Dataset entries below:
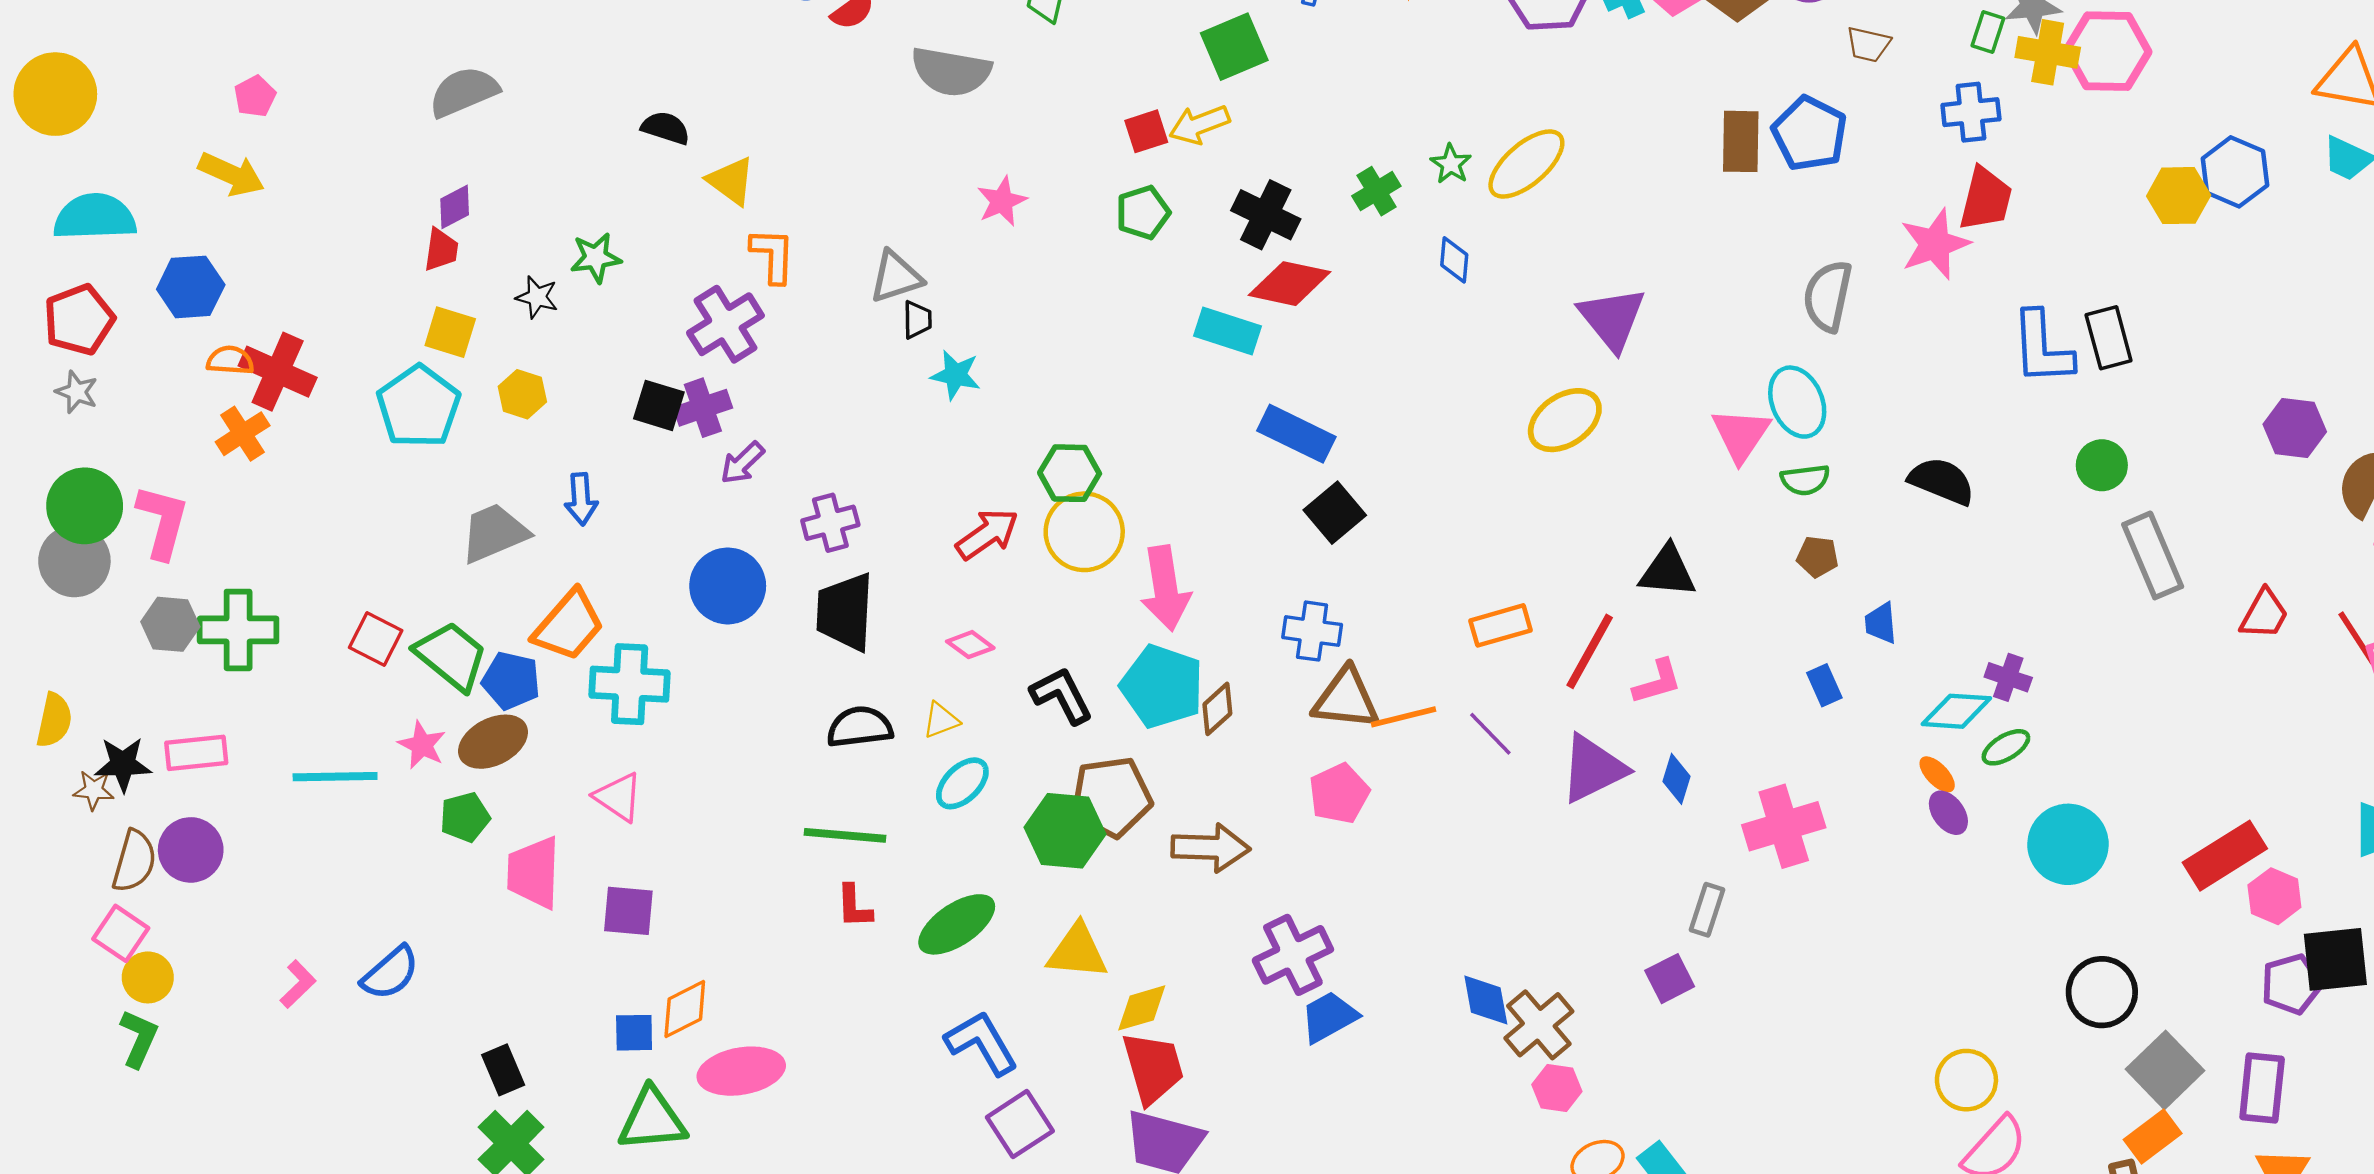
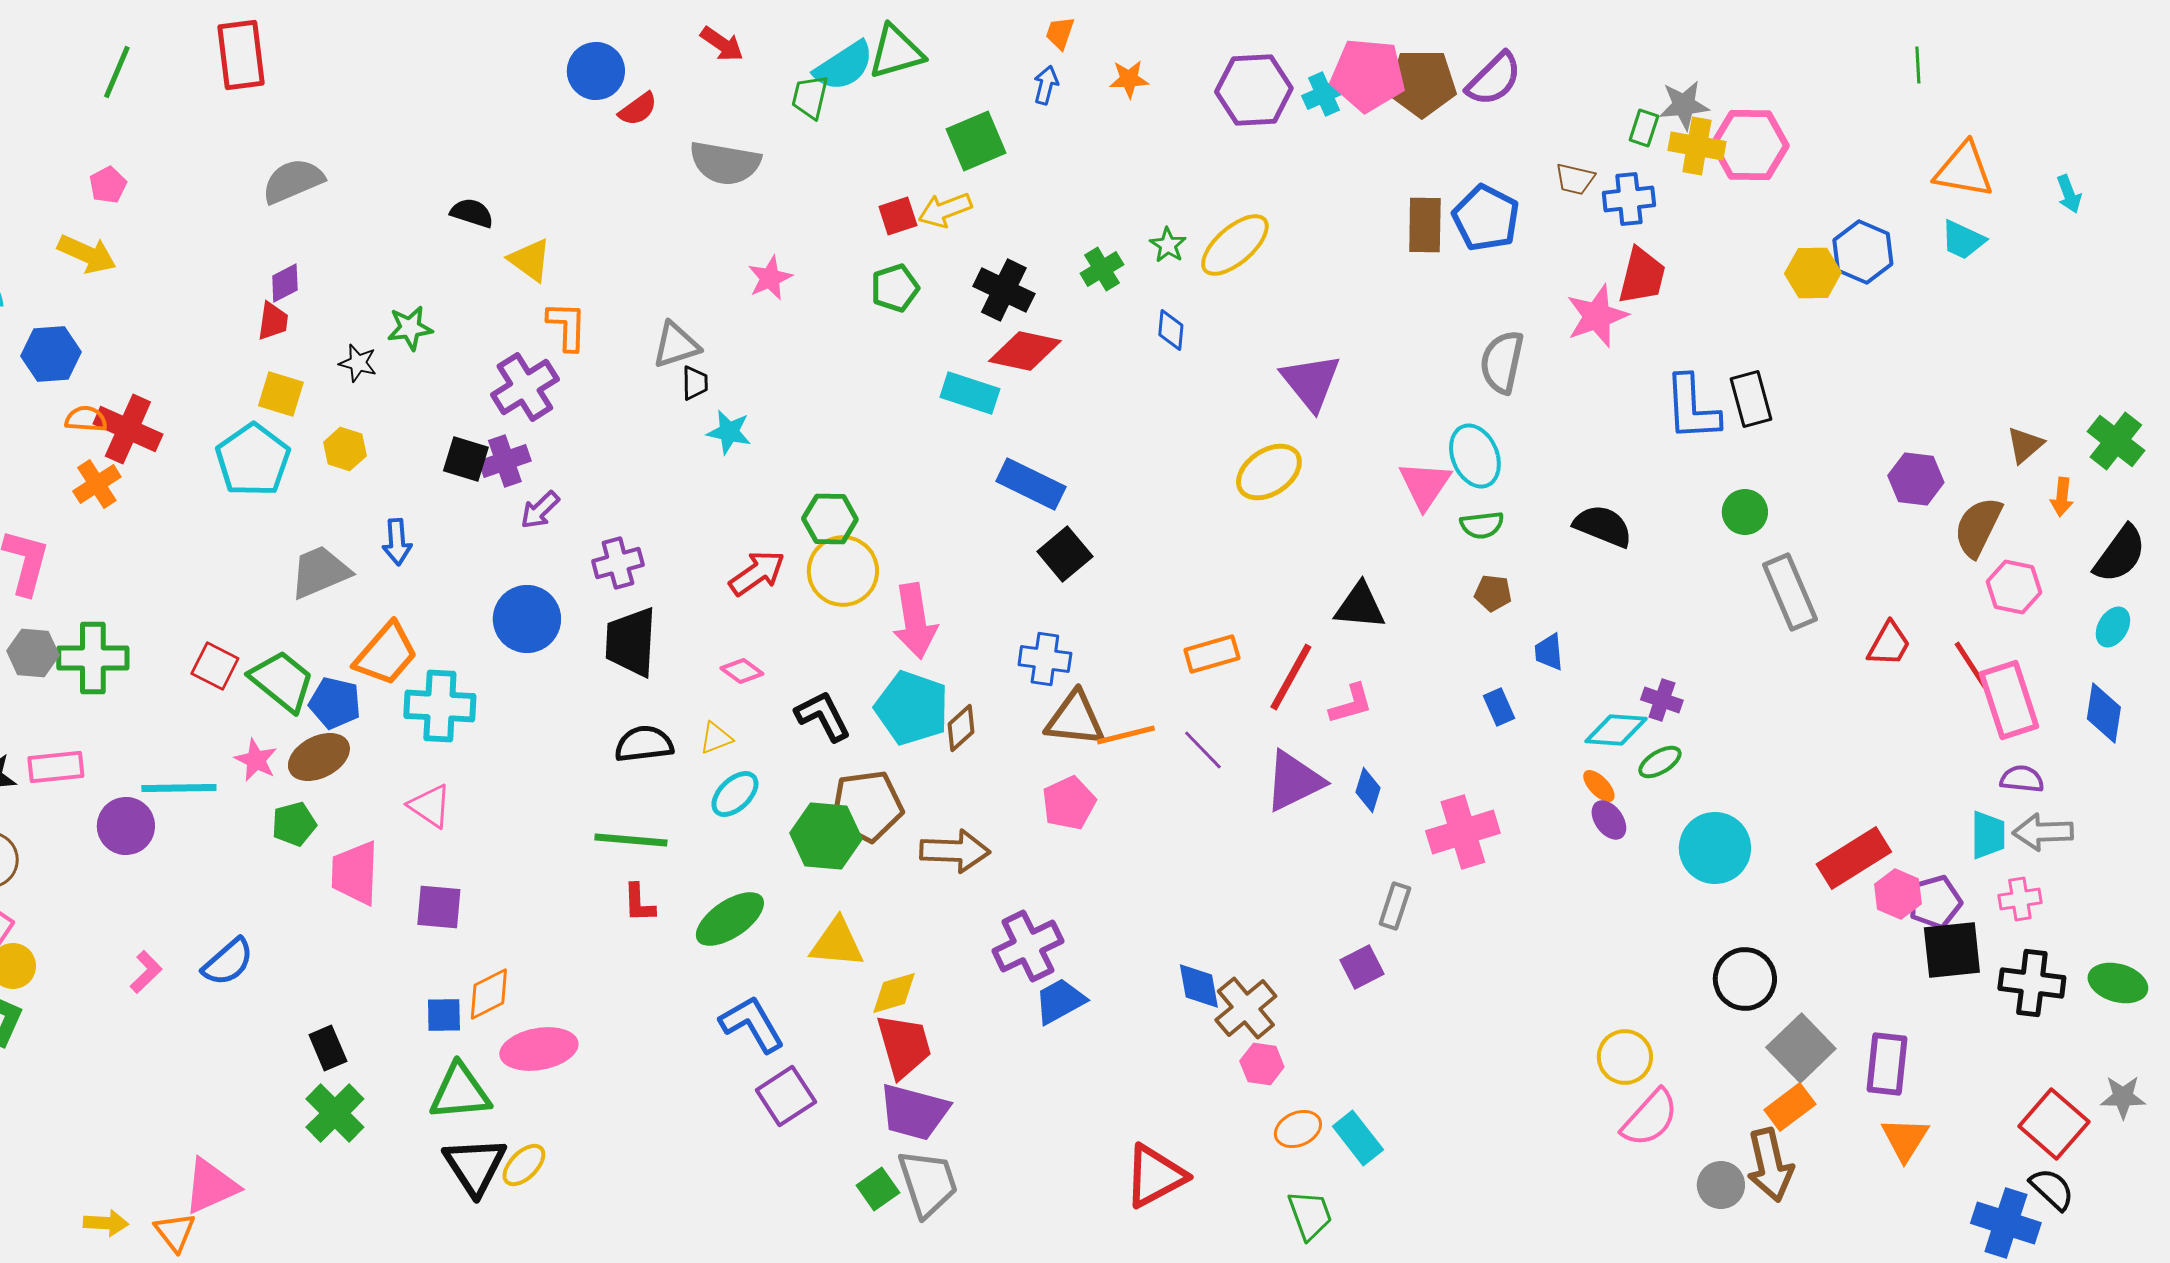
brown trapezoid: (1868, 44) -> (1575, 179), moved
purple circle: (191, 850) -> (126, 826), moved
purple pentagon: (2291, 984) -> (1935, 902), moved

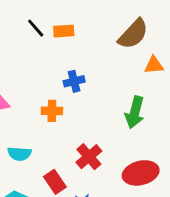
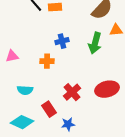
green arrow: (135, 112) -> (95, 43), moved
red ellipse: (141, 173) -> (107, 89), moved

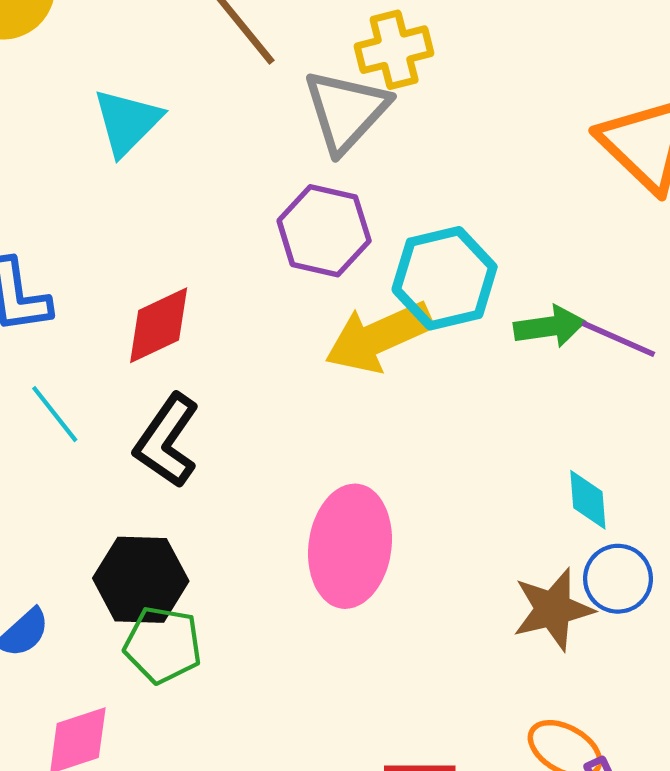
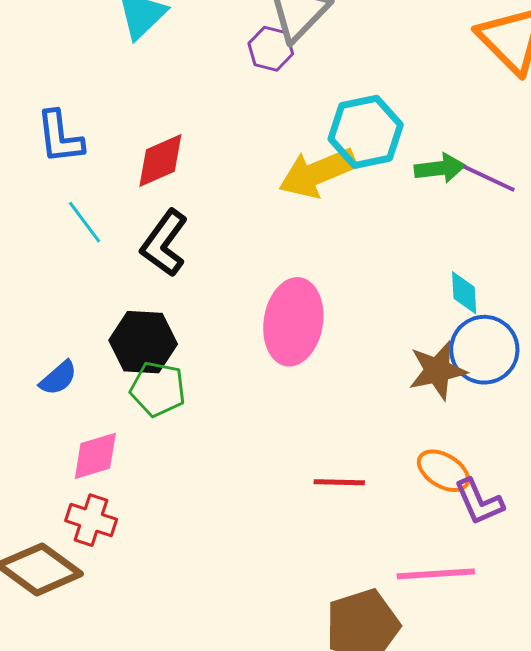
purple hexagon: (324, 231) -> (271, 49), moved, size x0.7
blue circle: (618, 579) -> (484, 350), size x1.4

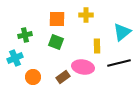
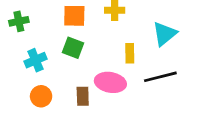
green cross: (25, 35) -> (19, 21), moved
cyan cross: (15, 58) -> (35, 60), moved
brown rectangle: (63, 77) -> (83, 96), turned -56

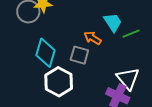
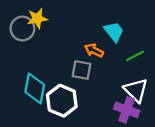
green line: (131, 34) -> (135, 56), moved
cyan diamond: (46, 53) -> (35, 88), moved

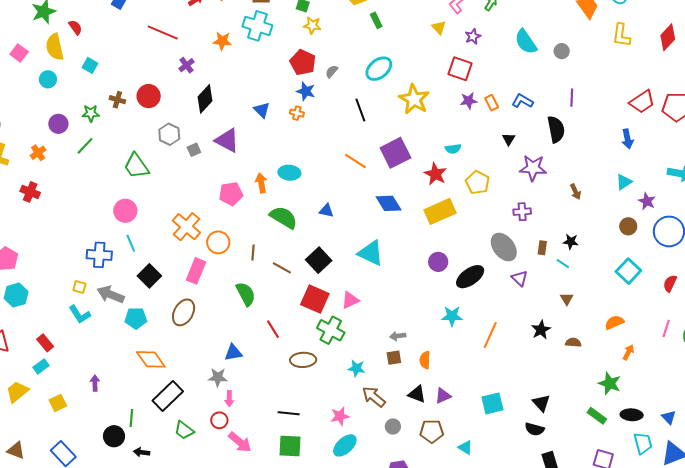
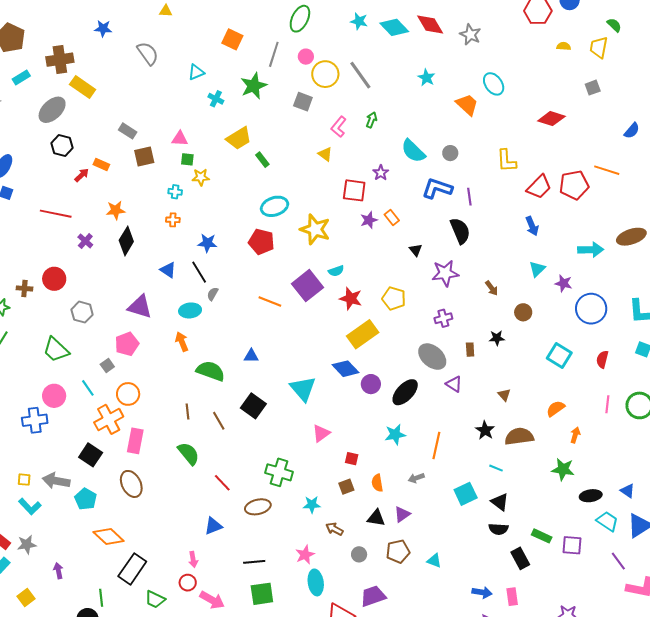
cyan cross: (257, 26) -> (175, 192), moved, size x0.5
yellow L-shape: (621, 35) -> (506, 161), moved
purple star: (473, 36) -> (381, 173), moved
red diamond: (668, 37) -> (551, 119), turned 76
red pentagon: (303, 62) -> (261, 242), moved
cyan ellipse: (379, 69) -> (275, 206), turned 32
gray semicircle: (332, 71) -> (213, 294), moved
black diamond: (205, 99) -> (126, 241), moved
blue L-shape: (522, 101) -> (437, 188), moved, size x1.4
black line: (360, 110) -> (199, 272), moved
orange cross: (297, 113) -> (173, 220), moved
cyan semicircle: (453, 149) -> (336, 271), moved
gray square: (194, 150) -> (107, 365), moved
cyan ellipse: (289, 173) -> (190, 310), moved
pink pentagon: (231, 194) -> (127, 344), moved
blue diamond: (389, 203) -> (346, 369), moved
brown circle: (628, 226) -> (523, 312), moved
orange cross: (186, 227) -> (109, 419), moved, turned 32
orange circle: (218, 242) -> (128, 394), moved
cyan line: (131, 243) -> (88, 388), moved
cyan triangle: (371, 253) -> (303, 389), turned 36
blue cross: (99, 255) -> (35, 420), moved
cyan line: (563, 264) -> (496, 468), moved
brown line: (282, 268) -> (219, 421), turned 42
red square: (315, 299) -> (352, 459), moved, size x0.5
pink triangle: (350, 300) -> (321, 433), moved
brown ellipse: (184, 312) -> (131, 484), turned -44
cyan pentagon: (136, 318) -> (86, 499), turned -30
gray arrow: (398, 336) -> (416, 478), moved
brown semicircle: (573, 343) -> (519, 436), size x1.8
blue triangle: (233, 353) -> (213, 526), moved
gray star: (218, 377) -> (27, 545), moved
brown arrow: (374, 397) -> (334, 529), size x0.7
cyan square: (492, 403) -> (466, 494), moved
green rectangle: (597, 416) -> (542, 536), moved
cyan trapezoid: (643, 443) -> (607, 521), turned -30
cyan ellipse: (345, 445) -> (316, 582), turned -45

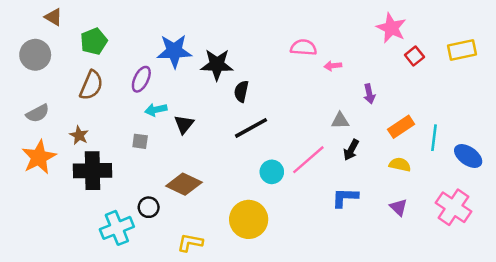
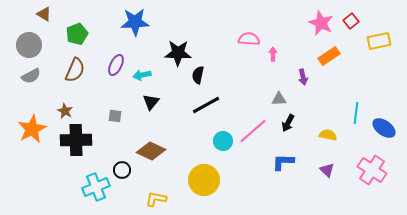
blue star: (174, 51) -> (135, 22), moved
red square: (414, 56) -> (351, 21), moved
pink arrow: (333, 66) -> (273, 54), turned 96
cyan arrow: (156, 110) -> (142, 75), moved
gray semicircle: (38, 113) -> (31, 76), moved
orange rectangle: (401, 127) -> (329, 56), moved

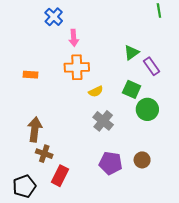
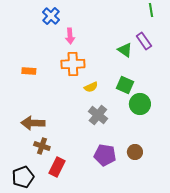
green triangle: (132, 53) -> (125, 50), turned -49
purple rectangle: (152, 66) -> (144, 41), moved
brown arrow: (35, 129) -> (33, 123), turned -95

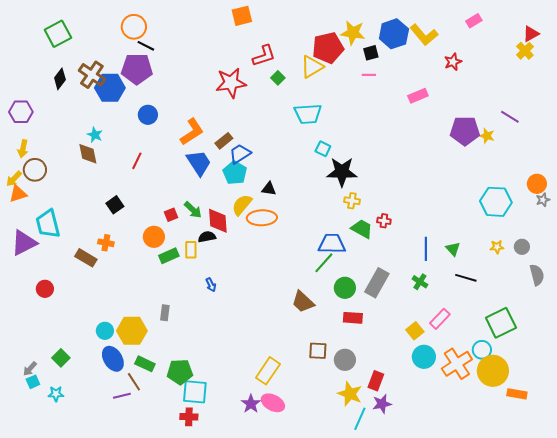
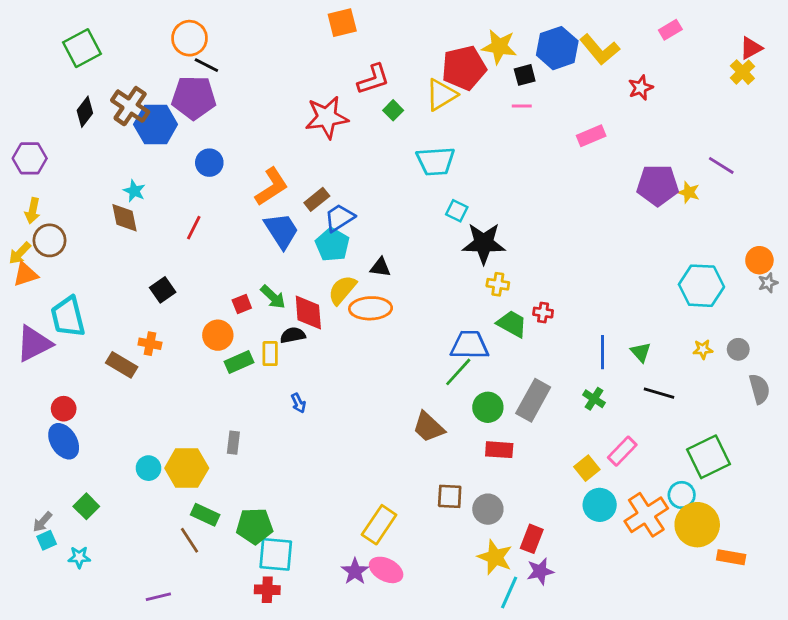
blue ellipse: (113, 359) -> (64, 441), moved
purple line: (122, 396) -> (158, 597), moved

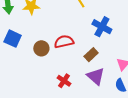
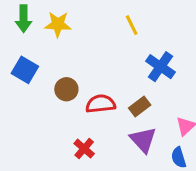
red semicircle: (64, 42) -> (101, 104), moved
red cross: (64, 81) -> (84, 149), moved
End of Dataset entries.
▸ **Task brief**: The answer should be a single number: the count of lines in the data that include the string "shape".

▸ **Response area**: 2